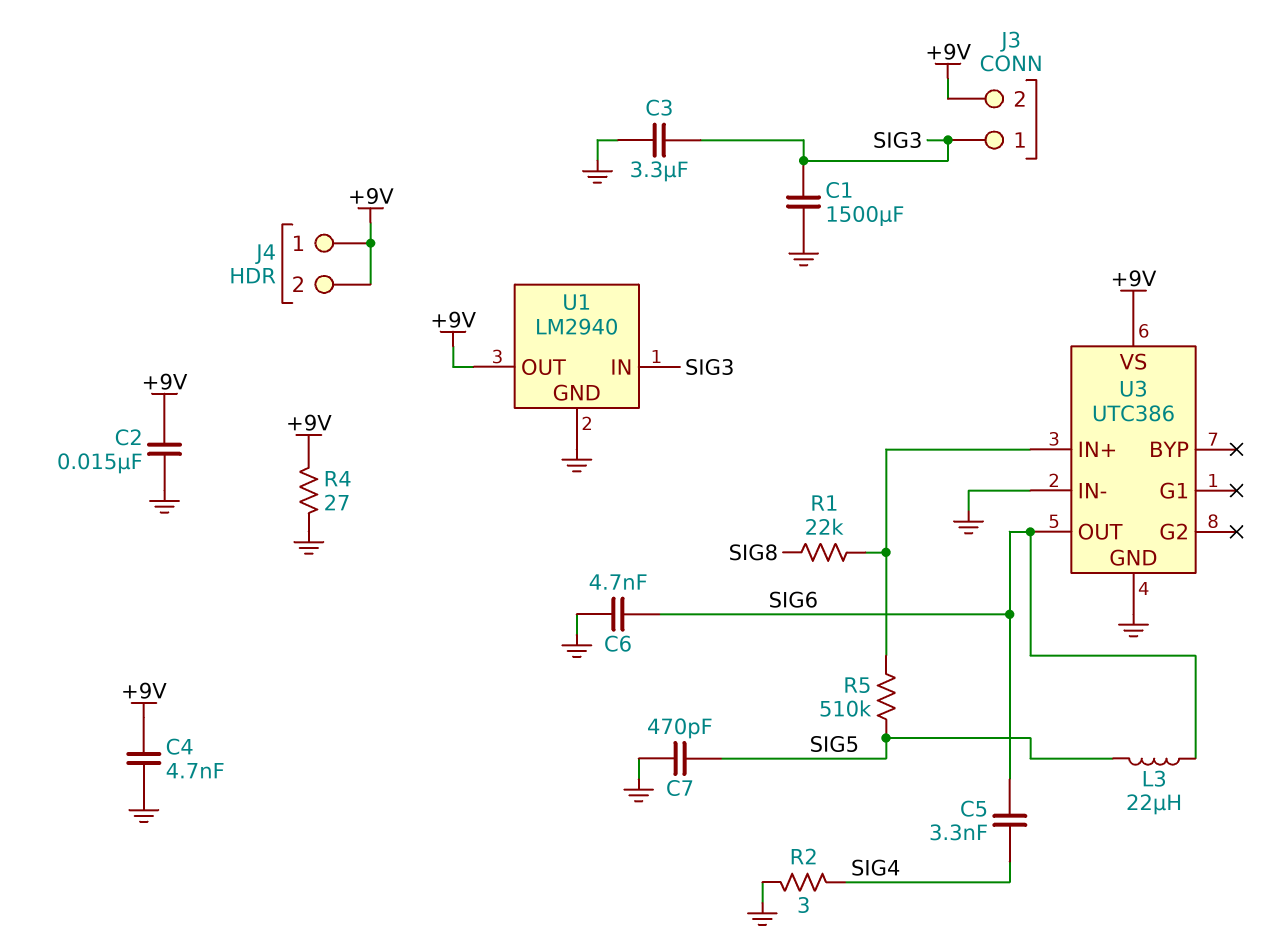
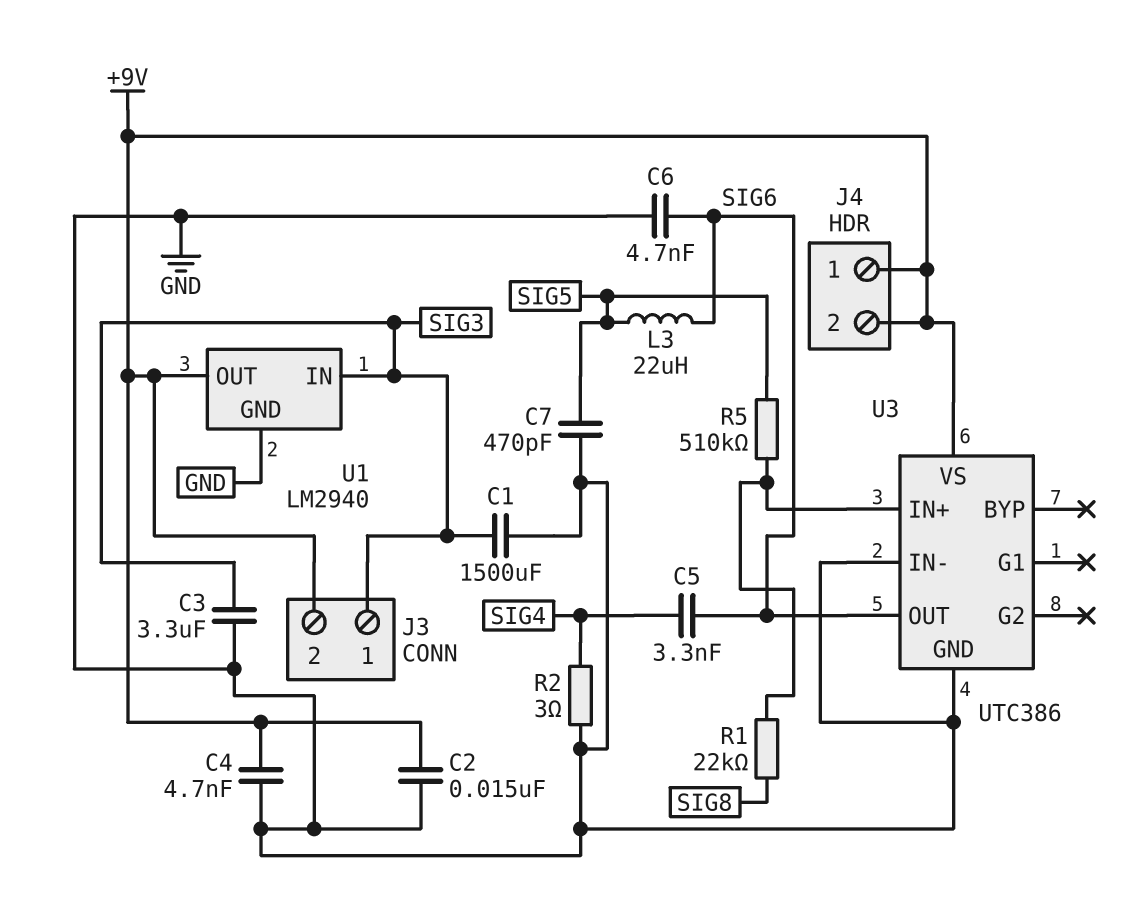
R4: 27 (+9V, GND) -> none

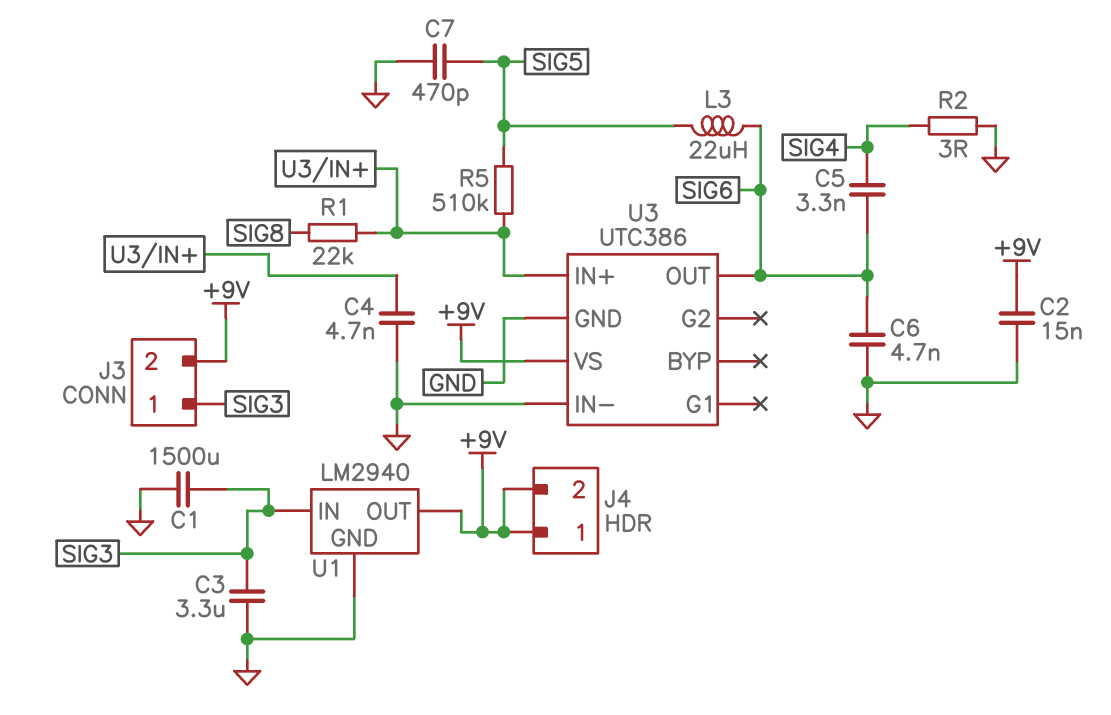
C4: 4.7nF (+9V, GND) -> 4.7nF (GND, U3/IN+)

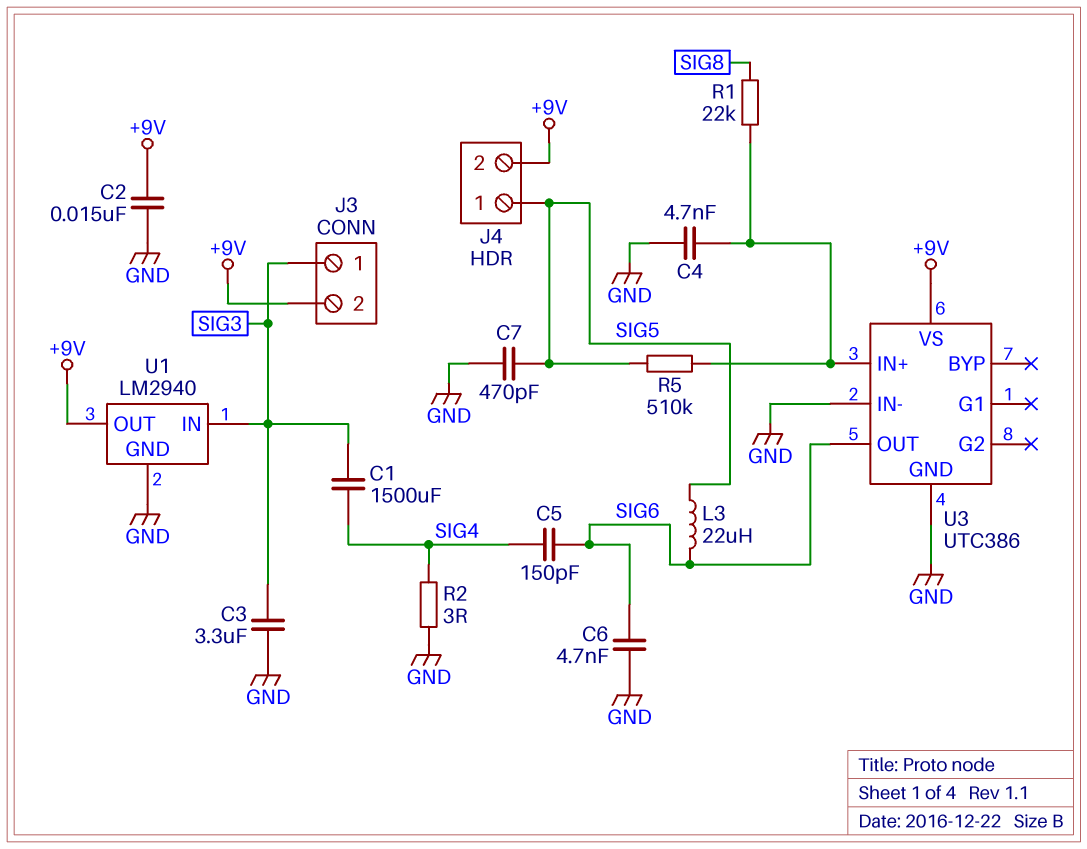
C1: 1500uF (GND, SIG3) -> 1500uF (SIG3, SIG4)
C5: 3.3nF (SIG4, SIG6) -> 150pF (SIG4, SIG6)
J4 pin 1: +9V -> SIG5

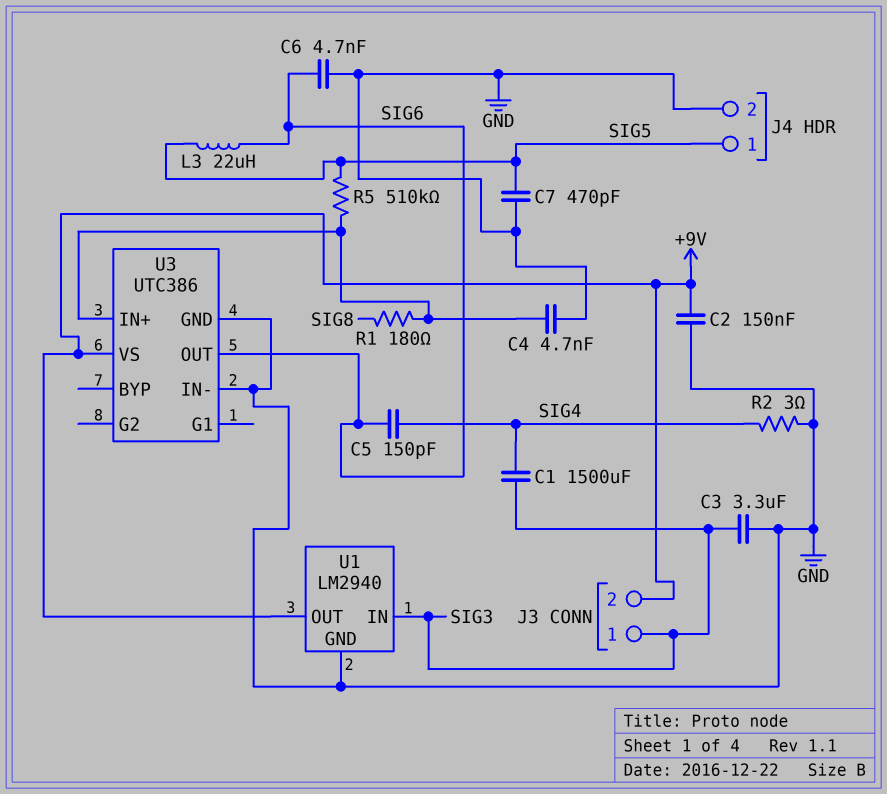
C2: 15nF (+9V, GND) -> 150nF (+9V, GND)
J4 pin 2: +9V -> GND
R1: 22k (SIG8, U3/IN+) -> 180 (SIG8, U3/IN+)

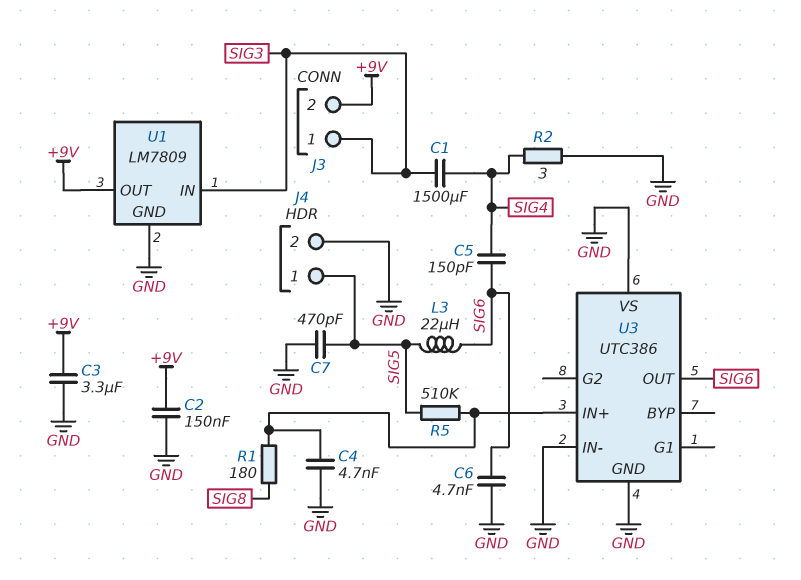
C3: 3.3uF (GND, SIG3) -> 3.3uF (+9V, GND)
U1: LM2940 -> LM7809
U3 pin VS: +9V -> GND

** Directions for this task **
The entries above are to be repeated in full, except for their pictures.

** Solution below **
R4: 27 (+9V, GND) -> none

C4: 4.7nF (+9V, GND) -> 4.7nF (GND, U3/IN+)

C1: 1500uF (GND, SIG3) -> 1500uF (SIG3, SIG4)
C5: 3.3nF (SIG4, SIG6) -> 150pF (SIG4, SIG6)
J4 pin 1: +9V -> SIG5

C2: 15nF (+9V, GND) -> 150nF (+9V, GND)
J4 pin 2: +9V -> GND
R1: 22k (SIG8, U3/IN+) -> 180 (SIG8, U3/IN+)

C3: 3.3uF (GND, SIG3) -> 3.3uF (+9V, GND)
U1: LM2940 -> LM7809
U3 pin VS: +9V -> GND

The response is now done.